▸ **Records to use**
* * * * * * * * *
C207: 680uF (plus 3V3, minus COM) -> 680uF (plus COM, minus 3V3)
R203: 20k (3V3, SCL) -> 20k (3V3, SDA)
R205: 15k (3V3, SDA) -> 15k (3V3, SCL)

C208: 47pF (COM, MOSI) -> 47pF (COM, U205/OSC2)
* * * * * * * * *
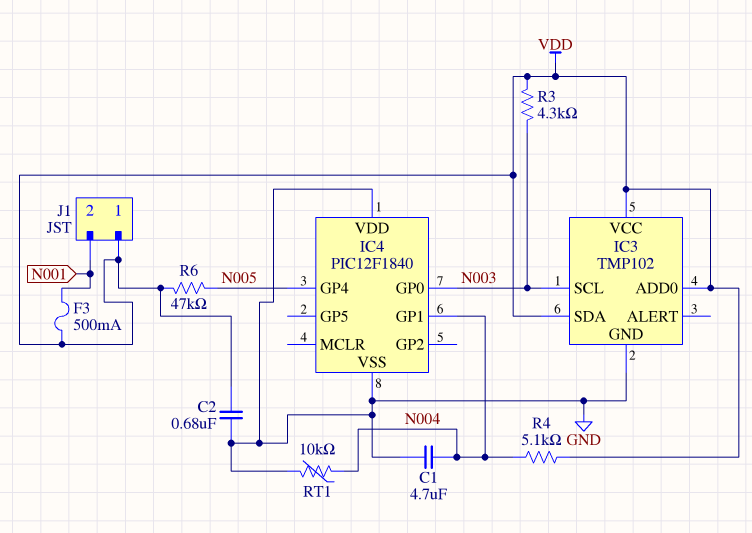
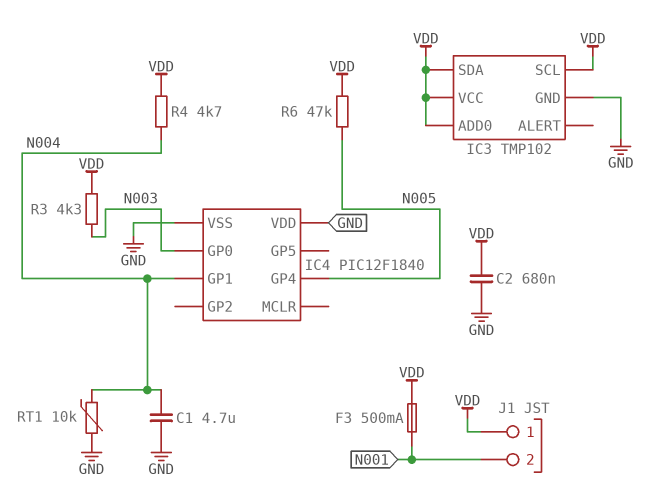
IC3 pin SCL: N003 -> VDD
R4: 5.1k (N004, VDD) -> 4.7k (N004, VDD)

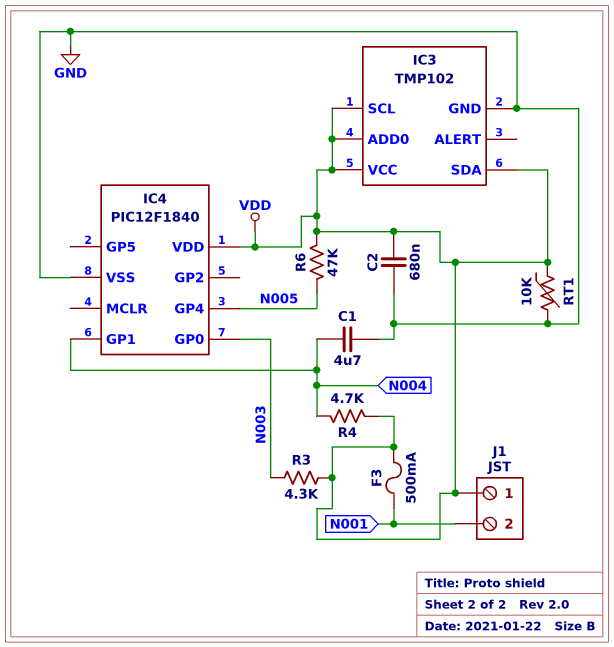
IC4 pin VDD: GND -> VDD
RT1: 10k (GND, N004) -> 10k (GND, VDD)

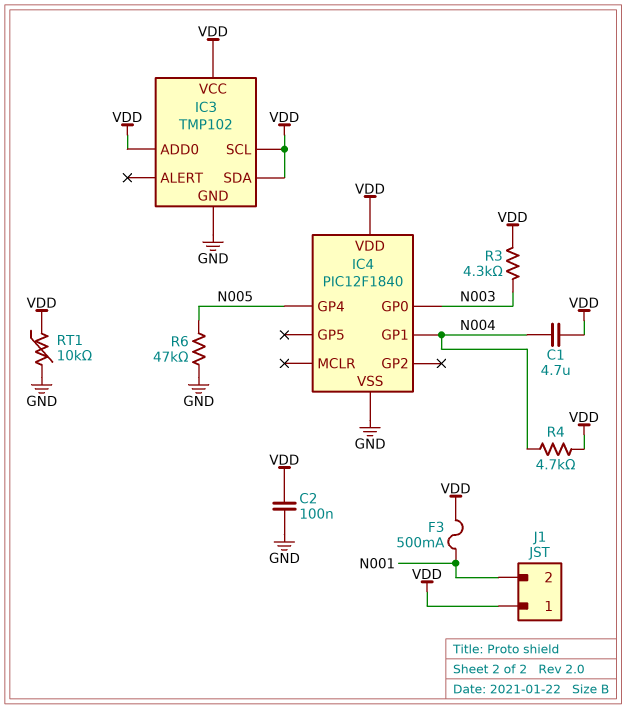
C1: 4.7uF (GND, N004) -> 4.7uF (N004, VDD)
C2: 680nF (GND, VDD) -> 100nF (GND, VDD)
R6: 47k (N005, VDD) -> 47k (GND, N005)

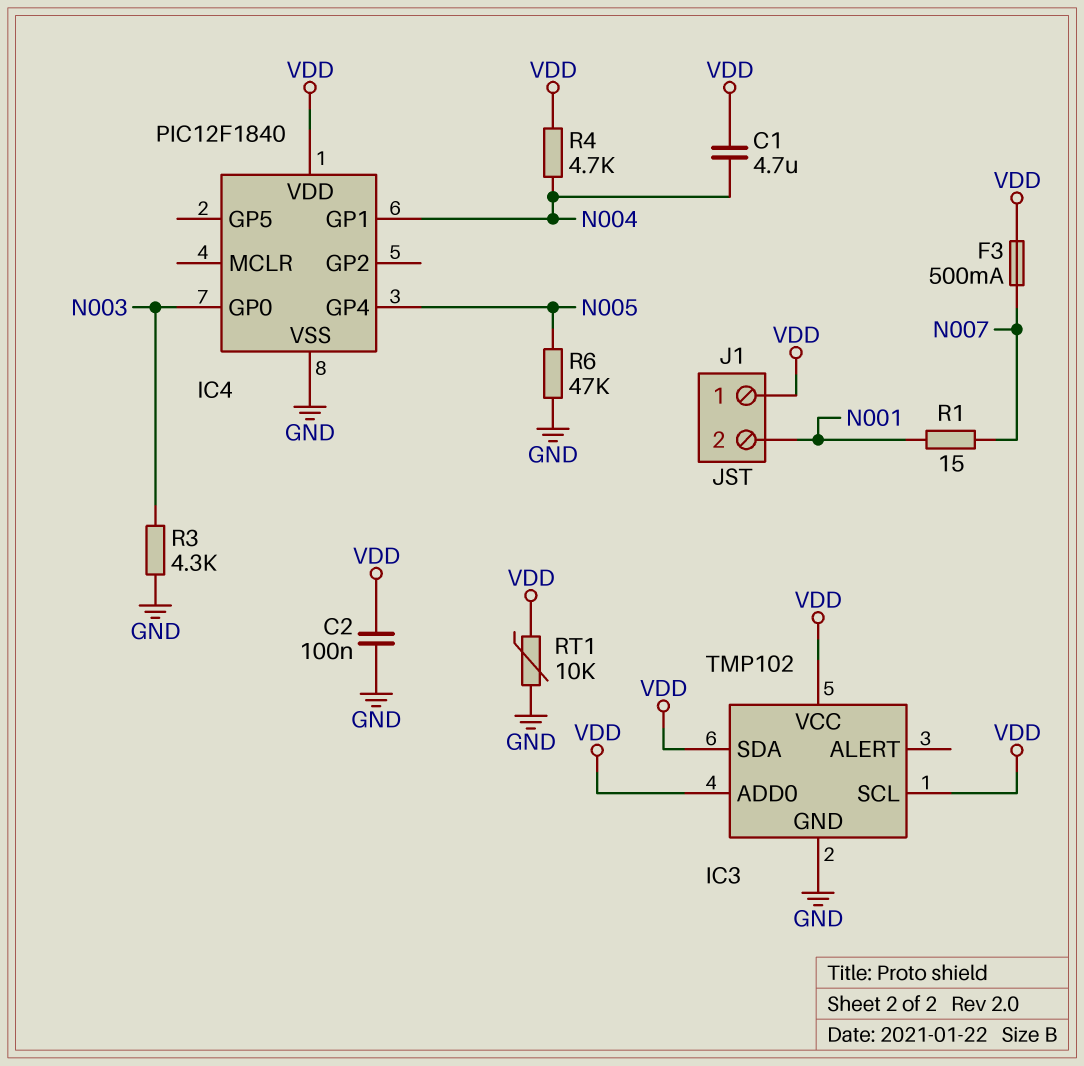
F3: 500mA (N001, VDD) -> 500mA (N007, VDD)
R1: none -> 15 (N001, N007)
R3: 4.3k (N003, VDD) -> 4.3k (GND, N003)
* * * * * * * * *
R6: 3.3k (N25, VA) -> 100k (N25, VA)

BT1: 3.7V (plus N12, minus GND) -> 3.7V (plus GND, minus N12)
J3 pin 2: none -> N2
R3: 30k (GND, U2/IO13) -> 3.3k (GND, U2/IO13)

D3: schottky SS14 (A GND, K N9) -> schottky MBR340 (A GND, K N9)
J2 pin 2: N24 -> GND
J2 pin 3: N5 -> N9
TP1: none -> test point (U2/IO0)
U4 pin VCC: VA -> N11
* * * * * * * * *
▸ **Task instructions**
Each line in the entries above, starting at the line with "J2 pin 2: N24 -> GND" and ending at the line with "U4 pin VCC: VA -> N11", is to be printed exactly, and only those lines.

▸ **Answer space**
J2 pin 2: N24 -> GND
J2 pin 3: N5 -> N9
TP1: none -> test point (U2/IO0)
U4 pin VCC: VA -> N11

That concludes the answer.